• **Your instructions**: Repeat the records exactly, with one exception: no images.

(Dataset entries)
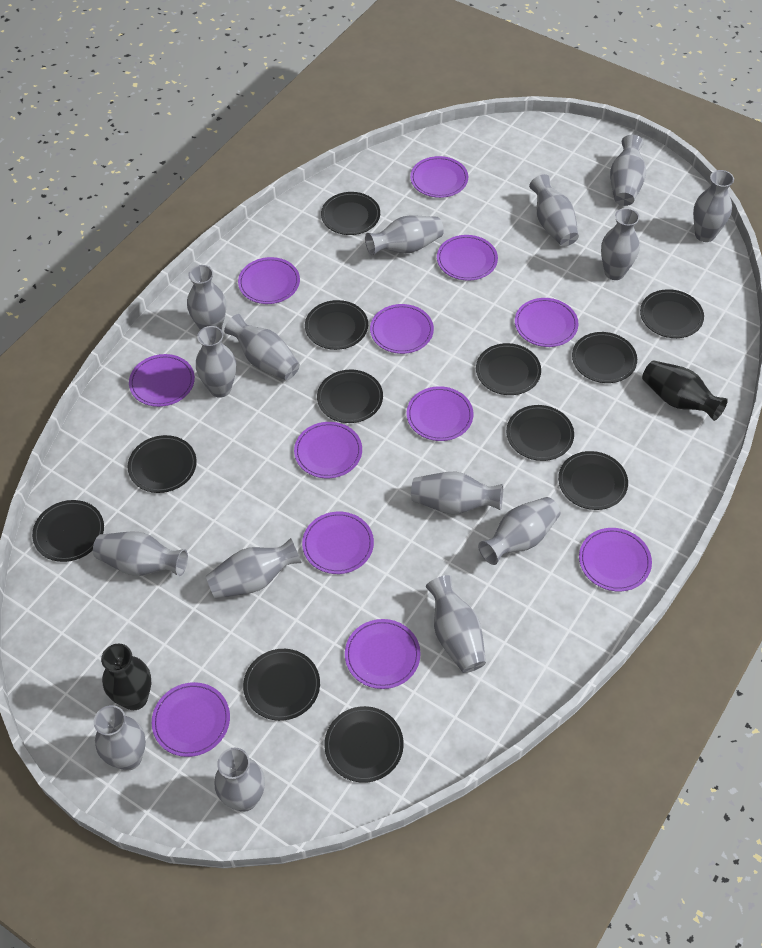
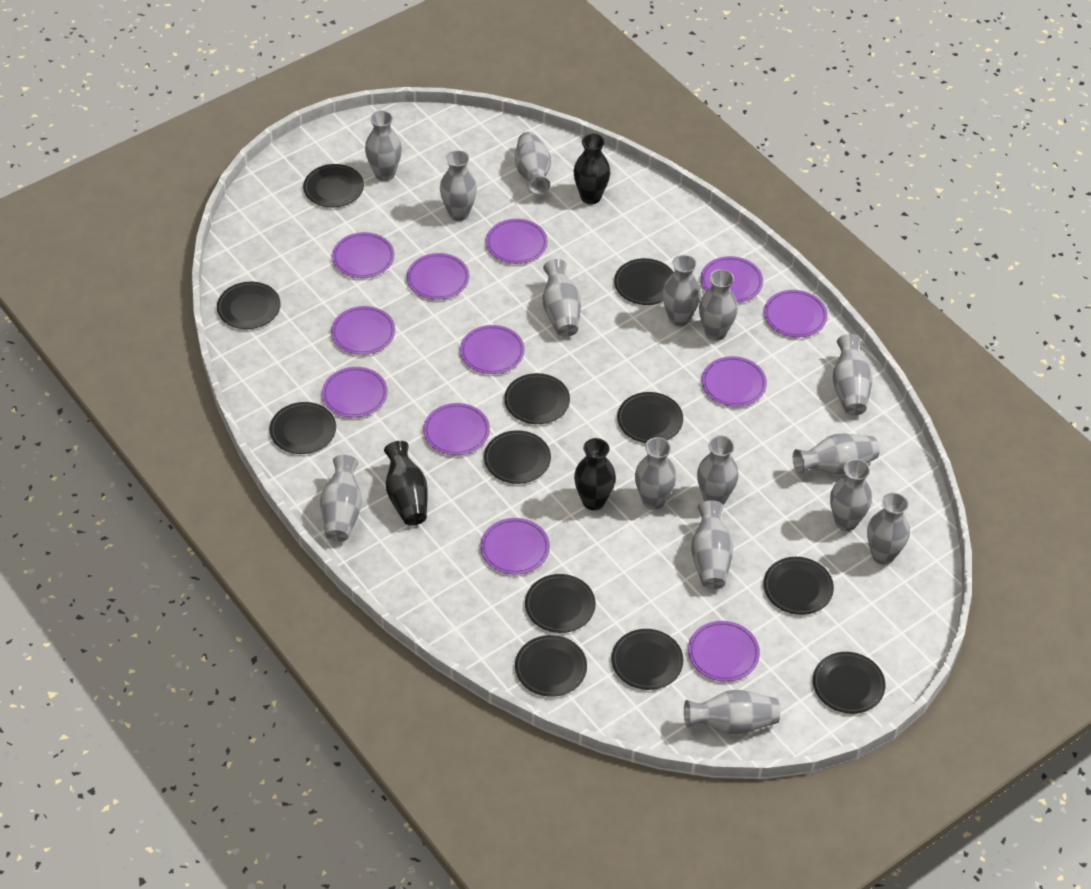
black vase: 2 -> 3

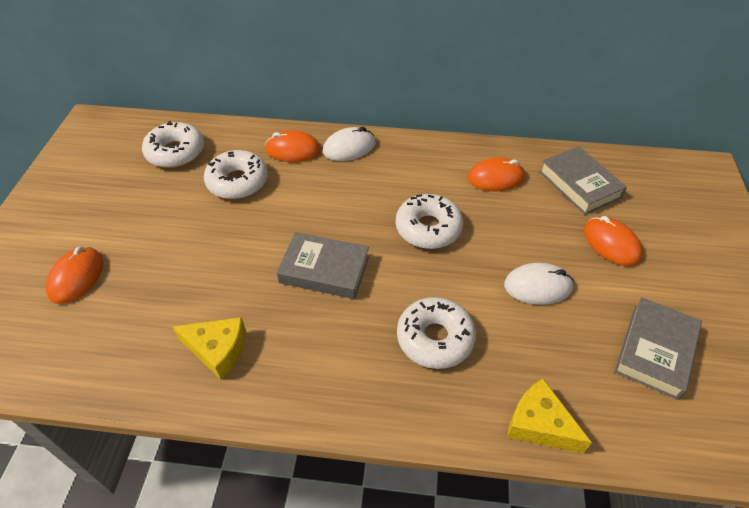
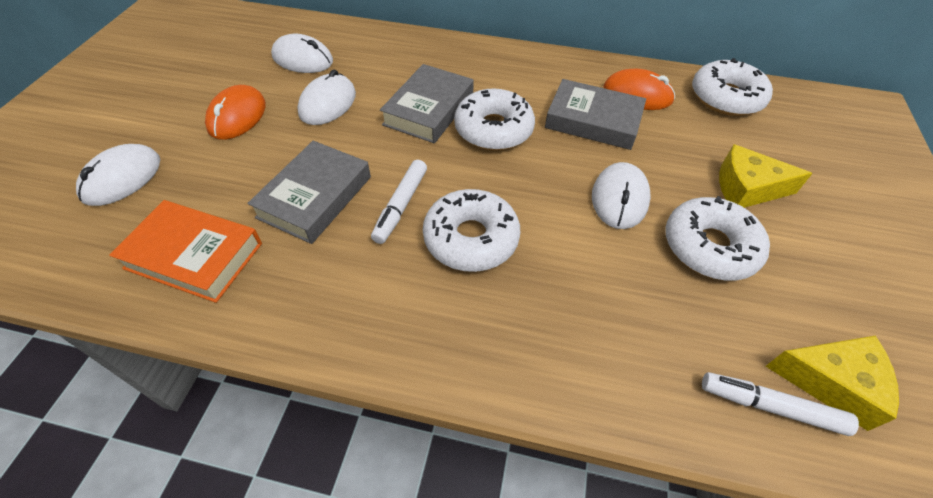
orange book: 0 -> 1
orange mouse: 4 -> 2
white marker: 0 -> 2
white mouse: 2 -> 4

• **Written answer**:
black vase: 2 -> 3

orange book: 0 -> 1
orange mouse: 4 -> 2
white marker: 0 -> 2
white mouse: 2 -> 4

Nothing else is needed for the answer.